-- YOUR INSTRUCTIONS --
Show every line of the data that contains the string "CYLINDER".

-- DATA FOR THIS TASK --

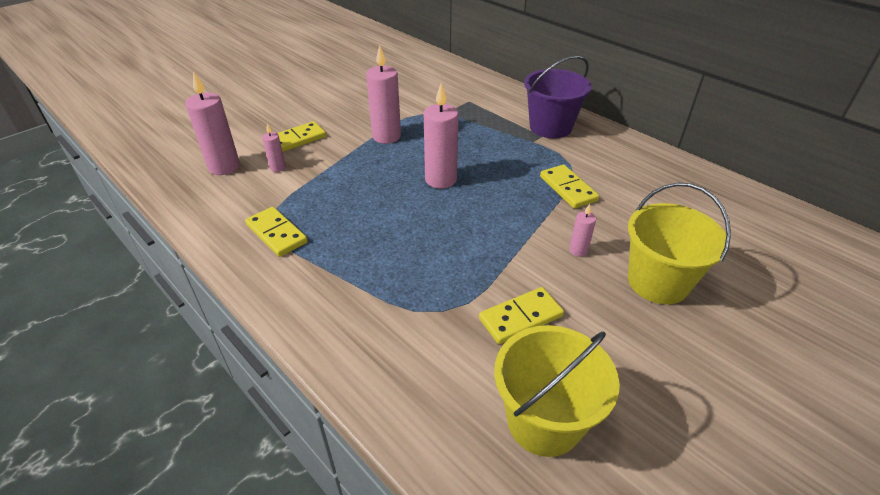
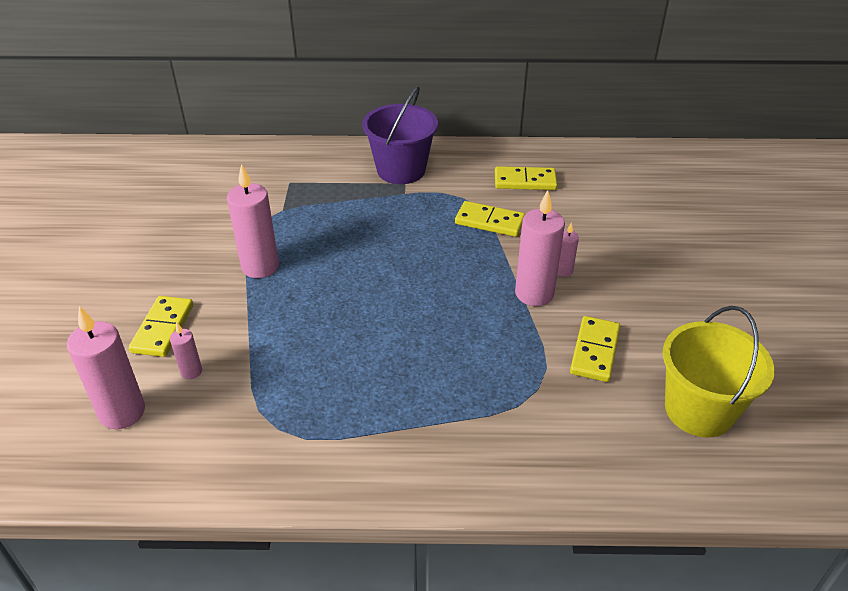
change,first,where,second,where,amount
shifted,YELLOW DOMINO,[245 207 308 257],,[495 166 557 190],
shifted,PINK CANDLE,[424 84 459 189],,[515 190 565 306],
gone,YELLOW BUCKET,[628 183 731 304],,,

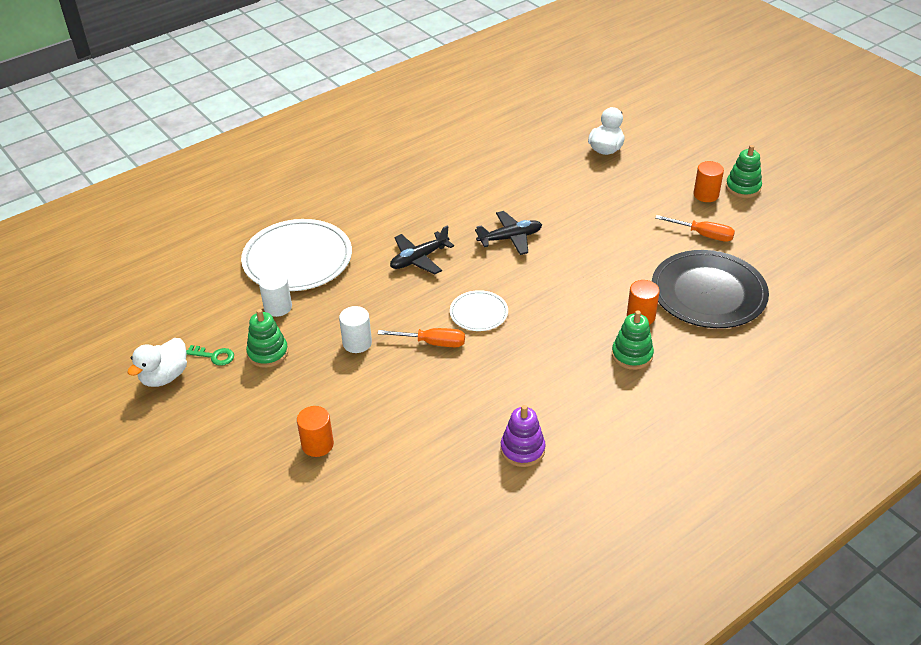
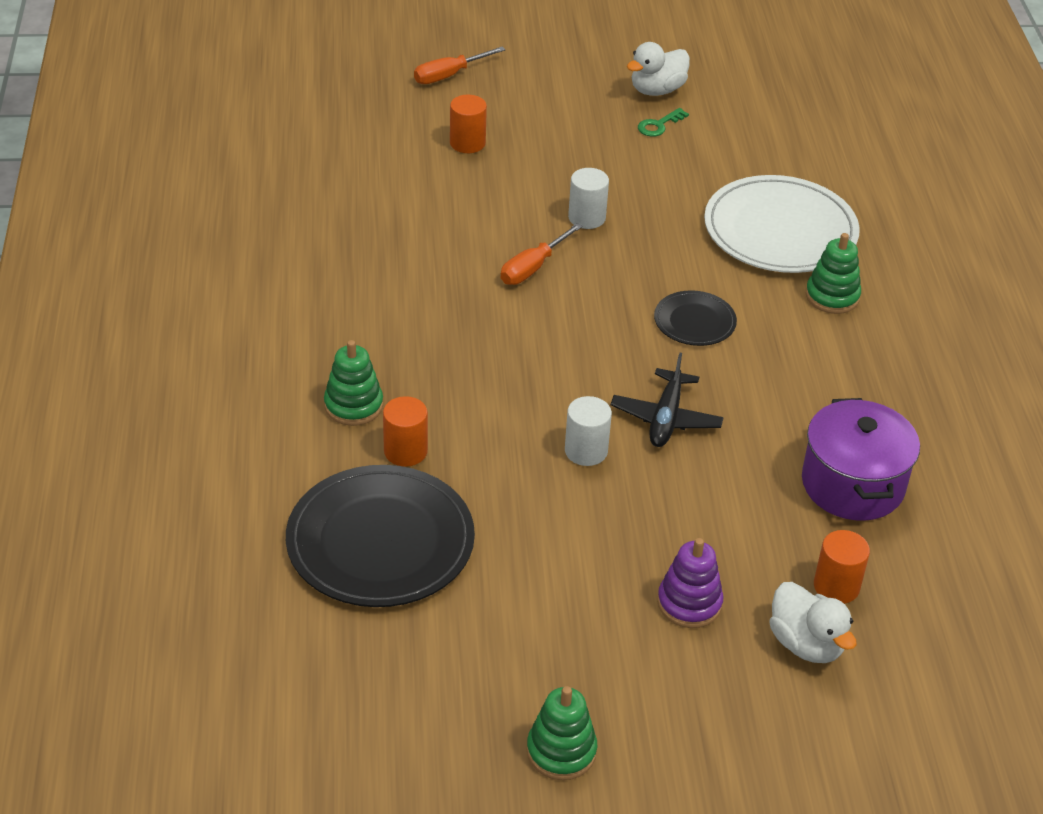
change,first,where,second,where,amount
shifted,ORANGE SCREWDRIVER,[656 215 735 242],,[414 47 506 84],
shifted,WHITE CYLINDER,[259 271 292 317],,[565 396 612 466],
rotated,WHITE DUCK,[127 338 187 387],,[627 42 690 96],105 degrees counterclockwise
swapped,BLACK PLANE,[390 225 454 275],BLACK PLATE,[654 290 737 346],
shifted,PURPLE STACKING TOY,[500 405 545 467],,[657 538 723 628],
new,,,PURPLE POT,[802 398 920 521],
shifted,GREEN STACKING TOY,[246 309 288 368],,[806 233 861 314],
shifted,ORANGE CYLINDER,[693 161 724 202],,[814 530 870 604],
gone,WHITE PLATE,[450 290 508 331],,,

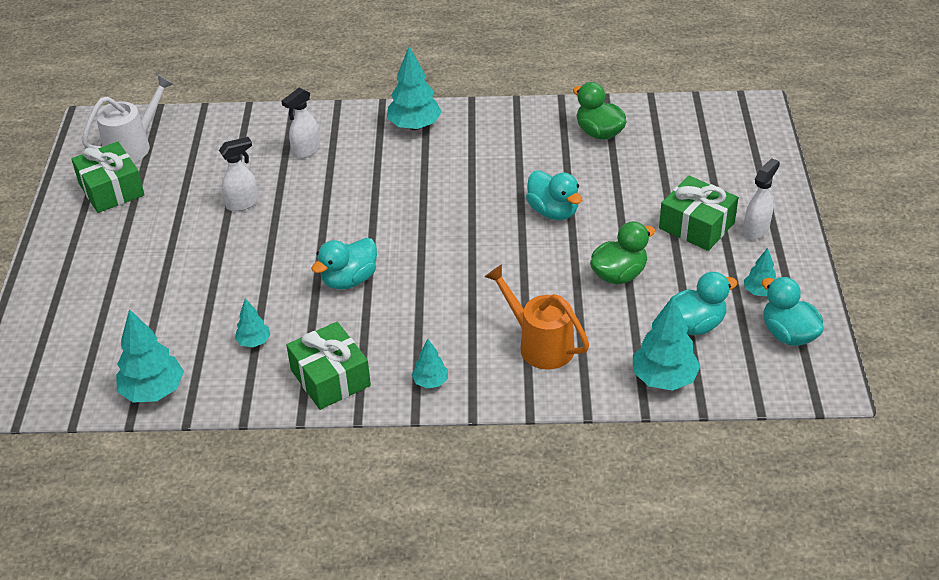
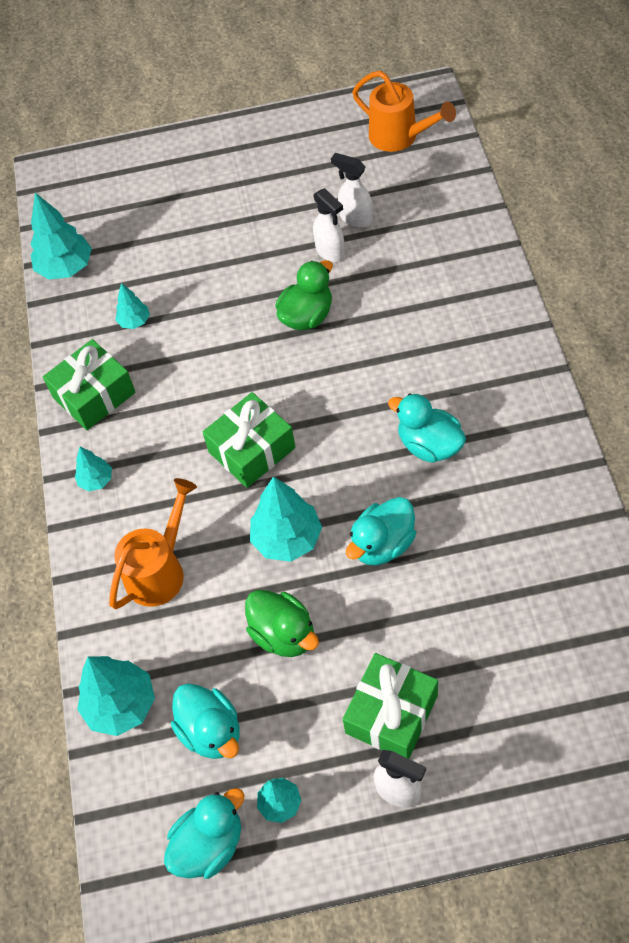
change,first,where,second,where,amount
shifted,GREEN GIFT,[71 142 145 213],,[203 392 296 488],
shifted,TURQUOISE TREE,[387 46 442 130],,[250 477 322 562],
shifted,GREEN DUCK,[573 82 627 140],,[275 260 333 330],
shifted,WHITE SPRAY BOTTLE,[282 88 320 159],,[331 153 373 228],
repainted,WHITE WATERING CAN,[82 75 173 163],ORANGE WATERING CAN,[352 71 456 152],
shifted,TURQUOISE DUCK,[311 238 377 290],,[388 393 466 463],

-- EXPECTED ANSWER --
shifted,WHITE CYLINDER,[259 271 292 317],,[565 396 612 466],
shifted,ORANGE CYLINDER,[693 161 724 202],,[814 530 870 604],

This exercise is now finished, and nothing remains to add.